**Written task**: In the entries that follow, find every line containing "grey" and copy it.
··· Given information
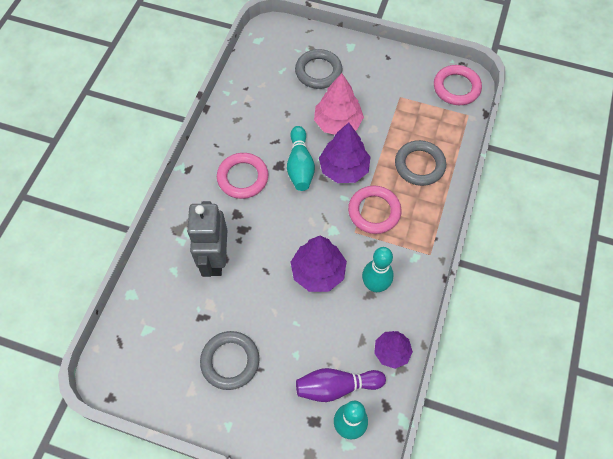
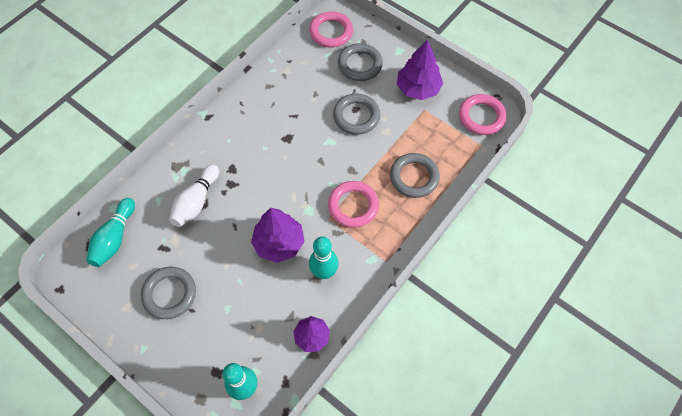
camera: 20 degrees right, 0 degrees up
(215, 259) = (196, 202): grey robot -> white bowling pin
(243, 178) = (251, 139): pink ring -> pink ring (331, 32)
(300, 165) = (305, 144): turquoise bowling pin -> turquoise bowling pin (115, 238)
(336, 386) = (249, 349): purple bowling pin -> none
(338, 123) = (356, 116): pink tree -> grey ring
(344, 169) = (343, 159): purple tree -> purple tree (418, 89)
······
**Answer**:
(215, 259) = (196, 202): grey robot -> white bowling pin
(338, 123) = (356, 116): pink tree -> grey ring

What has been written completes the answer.